EXERCISE REQUIREMENTS: Check the records below line by line. Give the count of lines with "shape", and nothing else.

GIVEN DATA:
========
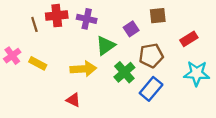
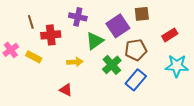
red cross: (57, 16) -> (51, 35), moved
purple square: (131, 29) -> (118, 26), size x1.6
yellow arrow: (83, 69) -> (75, 62), size x0.7

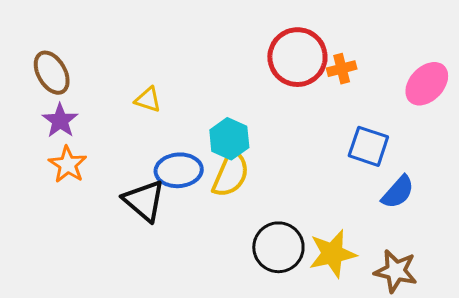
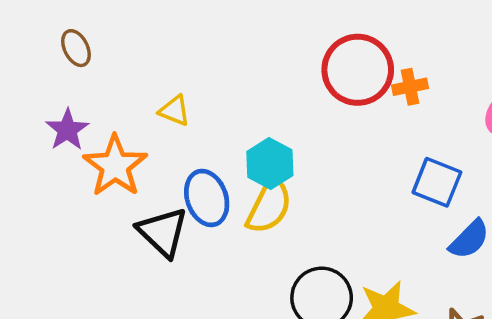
brown ellipse: (52, 73) -> (76, 48), moved, size x0.7
orange star: (68, 164) -> (115, 166), moved, size x1.4
blue ellipse: (179, 170) -> (207, 198), turned 72

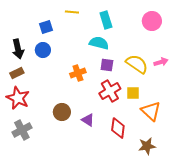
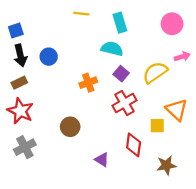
blue square: (46, 27) -> (16, 31), moved
pink arrow: (161, 62) -> (182, 57), moved
yellow semicircle: (137, 64) -> (155, 72), turned -70
purple square: (107, 65) -> (121, 74), turned 32
yellow square: (133, 93) -> (157, 126), moved
orange triangle: (151, 111) -> (177, 110), moved
purple triangle: (88, 120) -> (102, 160), moved

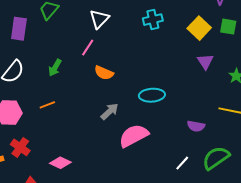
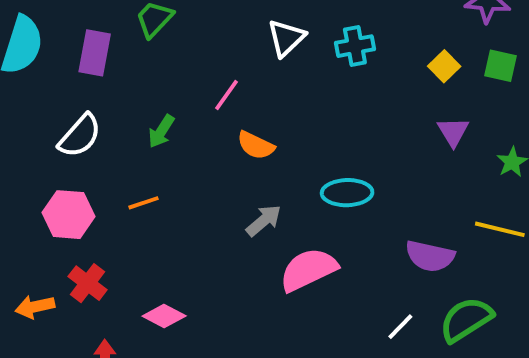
white triangle: (99, 19) -> (286, 38), moved
yellow square: (199, 28) -> (444, 66), size x0.7
purple semicircle: (196, 126) -> (430, 256), size x1.4

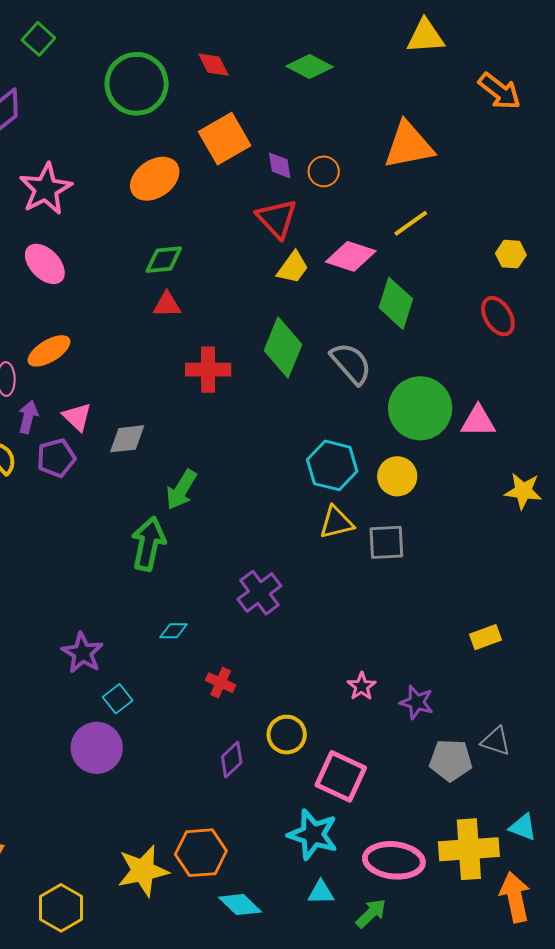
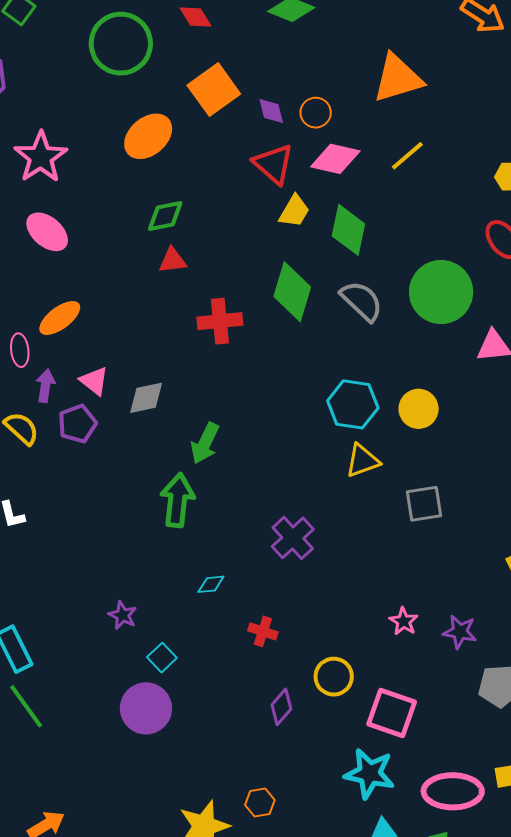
pink diamond: (351, 256) -> (335, 159), moved
green diamond: (396, 303) -> (348, 230), moved
green circle: (420, 408) -> (441, 292), moved
gray square: (386, 542) -> (424, 504), moved
purple star: (83, 653) -> (123, 615), size x0.7
orange hexagon: (201, 853) -> (260, 803), size x0.6

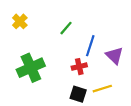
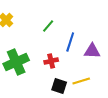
purple triangle: (114, 56) -> (92, 51), turned -42
red cross: (79, 67) -> (51, 61), moved

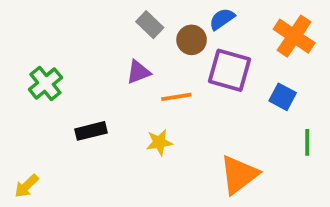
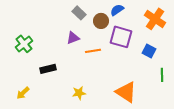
yellow star: (159, 142) -> (79, 93), moved
orange triangle: (239, 175) -> (126, 92), turned -50
yellow arrow: (26, 186) -> (23, 93), moved

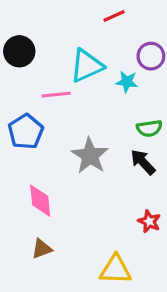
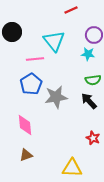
cyan triangle: (87, 66) -> (54, 41), turned -45
cyan star: (127, 82) -> (88, 54), moved
blue pentagon: (26, 132) -> (31, 84), moved
gray star: (90, 156) -> (56, 97), turned 30

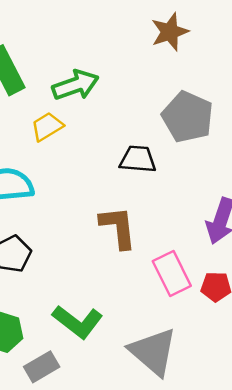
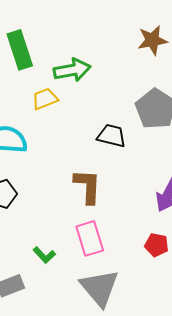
pink rectangle: (172, 274) -> (90, 238), moved
green L-shape: (78, 322) -> (44, 255), size x0.6

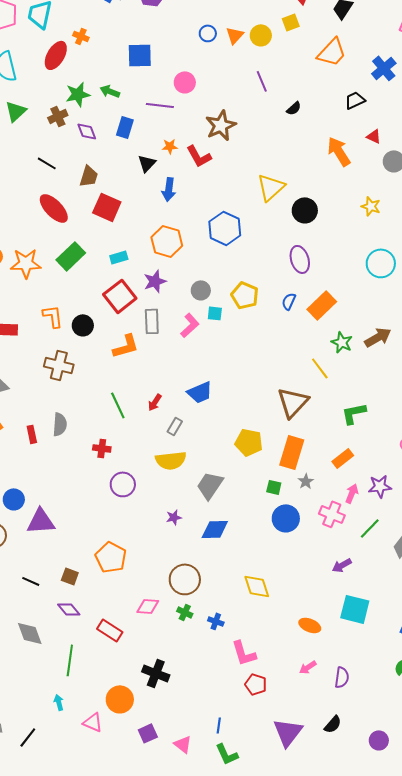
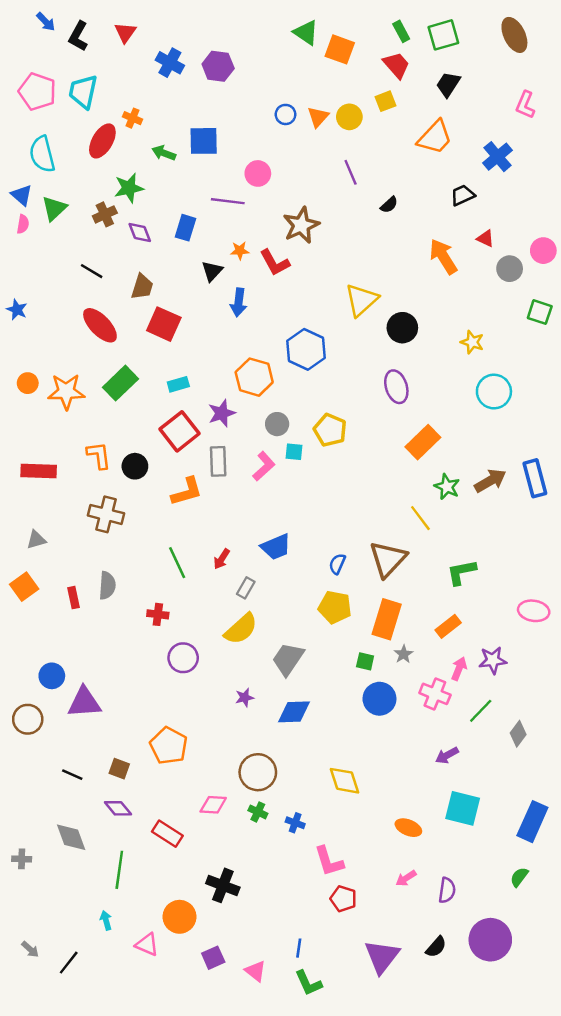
green arrow: (110, 91) -> (164, 153), moved
yellow star: (371, 206) -> (472, 342), moved
orange hexagon: (167, 241) -> (254, 377), moved
blue semicircle: (289, 301) -> (337, 564), moved
yellow semicircle: (171, 460) -> (241, 629), turned -36
purple circle: (379, 740) -> (490, 940), moved, size x1.8

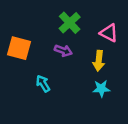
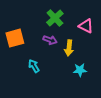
orange square: (19, 48) -> (15, 38), turned -30
yellow arrow: (99, 61) -> (69, 48), moved

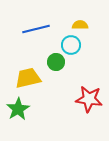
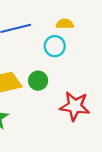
green circle: (56, 62) -> (38, 81), moved

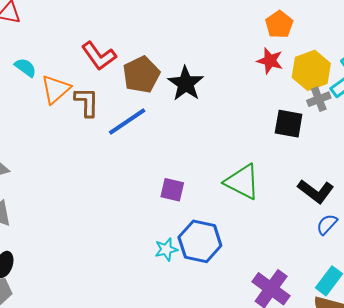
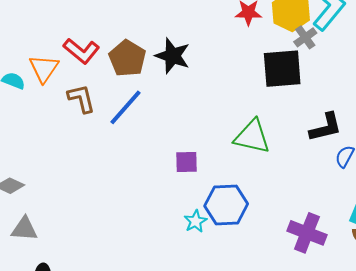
orange triangle: (56, 89) -> (44, 68), moved
black square: (289, 124) -> (282, 69), size x1.4
black L-shape: (316, 191) -> (326, 127), turned -36

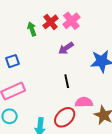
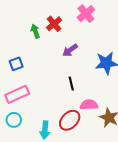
pink cross: (71, 21) -> (86, 14), moved

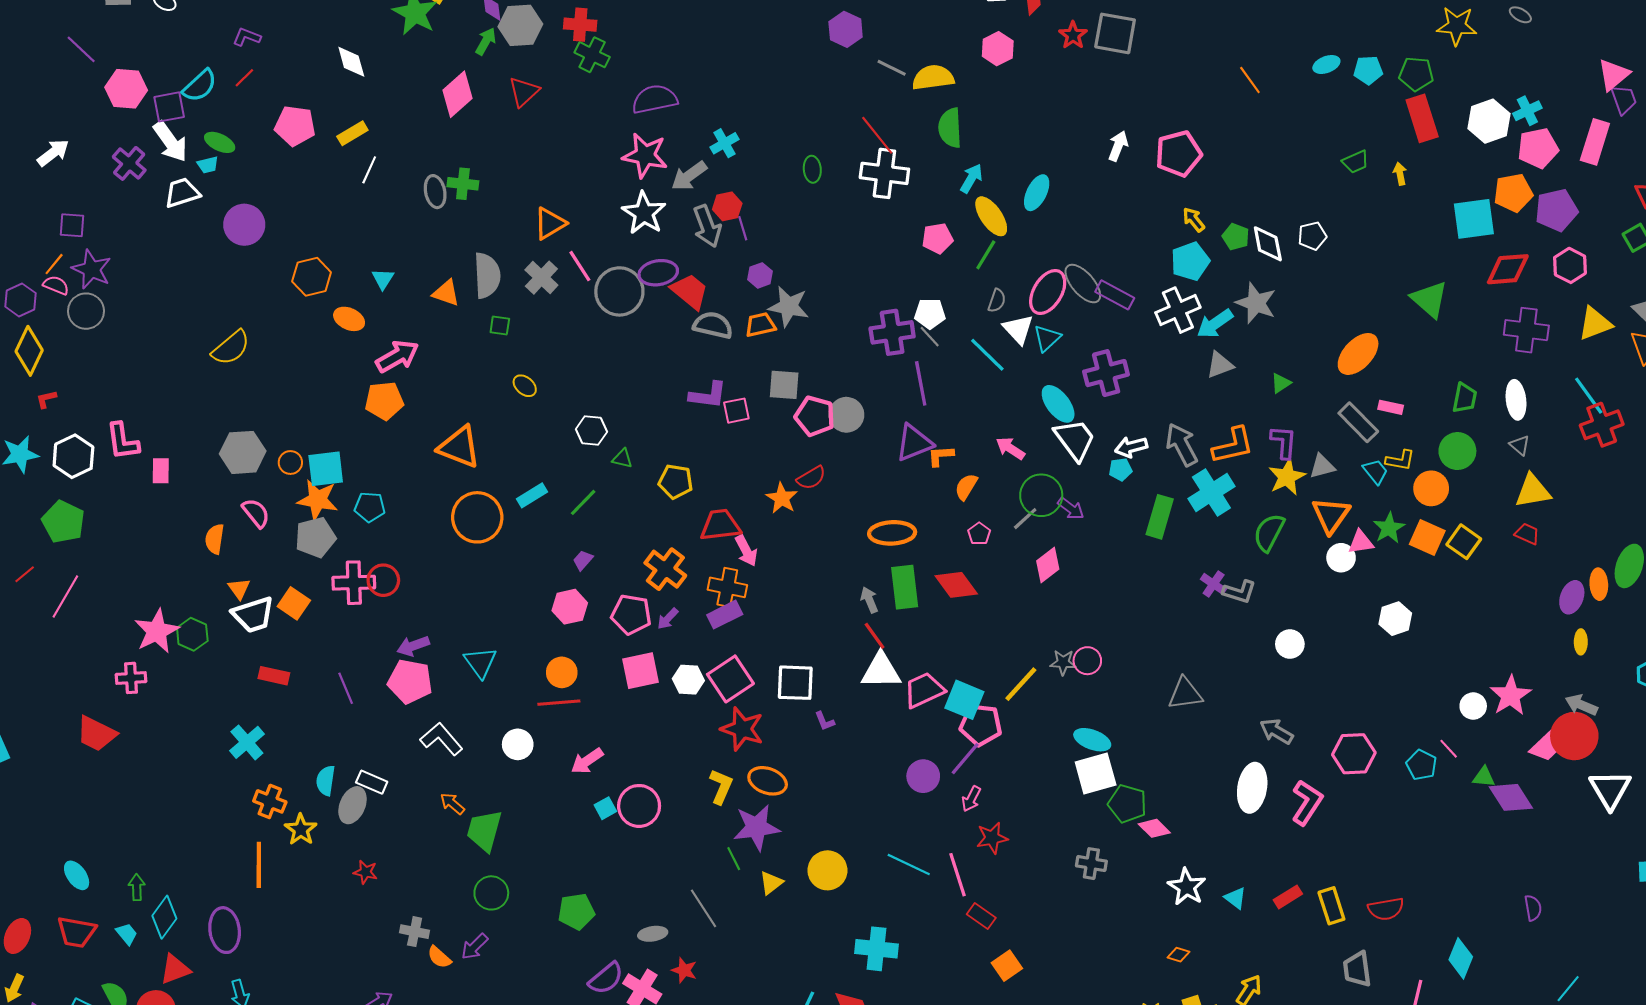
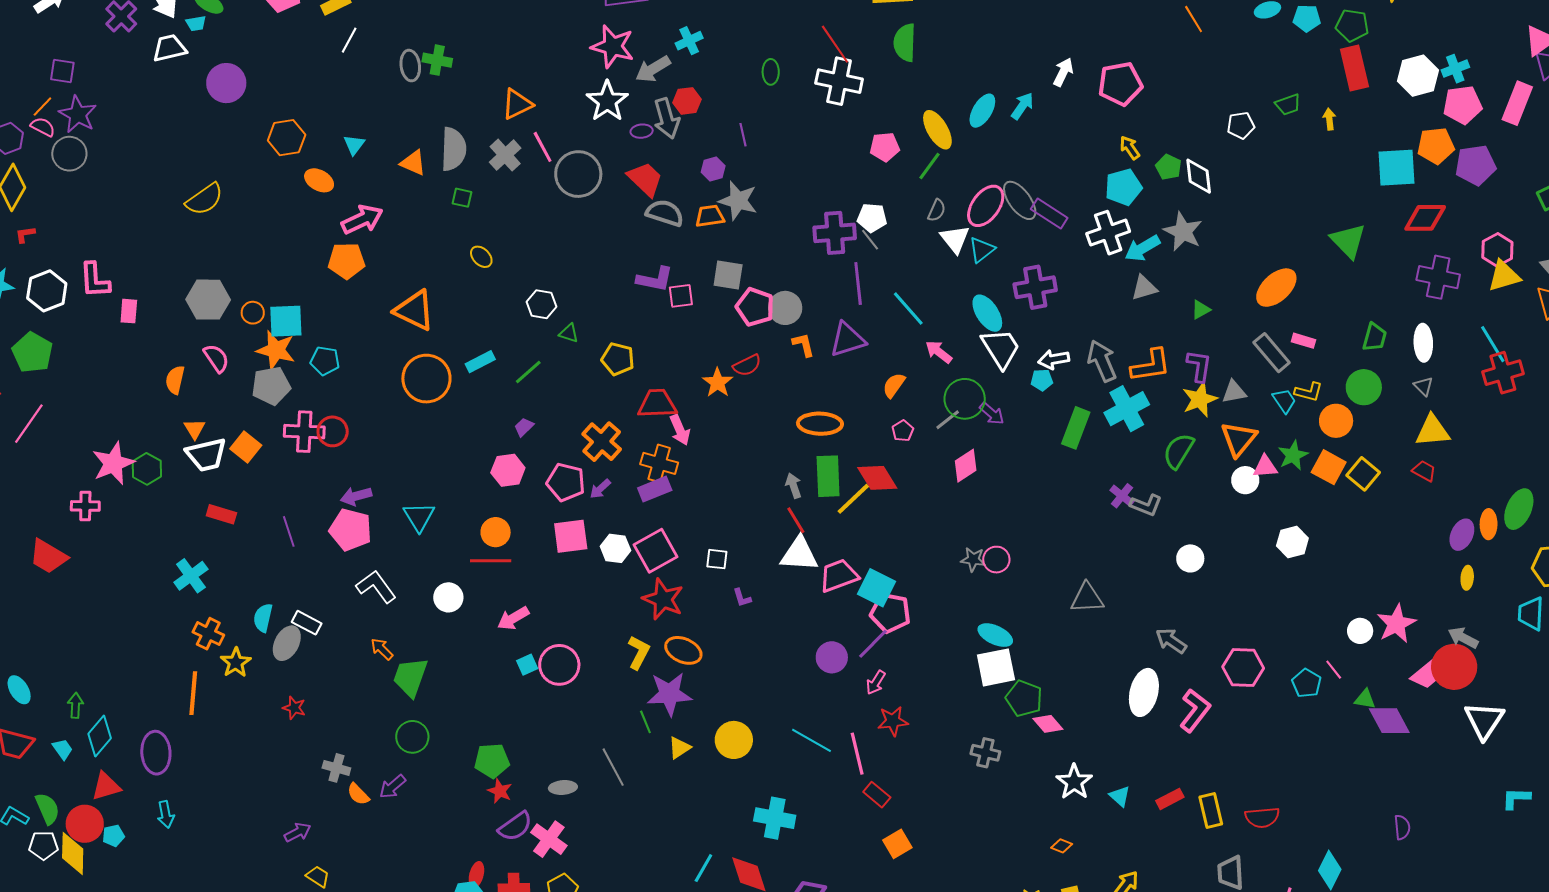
cyan arrow: (971, 178) -> (1022, 106), moved
purple line: (743, 228) -> (743, 135), moved
white pentagon: (1312, 236) -> (1241, 125), moved
pink hexagon: (1570, 265) -> (1497, 250), moved
purple ellipse: (658, 273) -> (642, 131), moved, size x0.6
cyan line: (987, 355) -> (908, 308), moved
orange L-shape: (941, 456) -> (803, 345), moved, turned 76
white square: (795, 683) -> (717, 559), size x0.6
yellow line: (1021, 684) -> (853, 499), moved
red star: (684, 970) -> (500, 791), moved

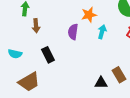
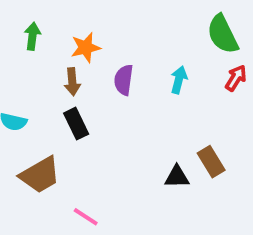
orange star: (89, 15) -> (86, 48), moved
brown arrow: (36, 26) -> (72, 82), moved

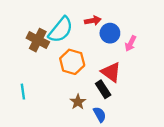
========
ANSWER BOX: 3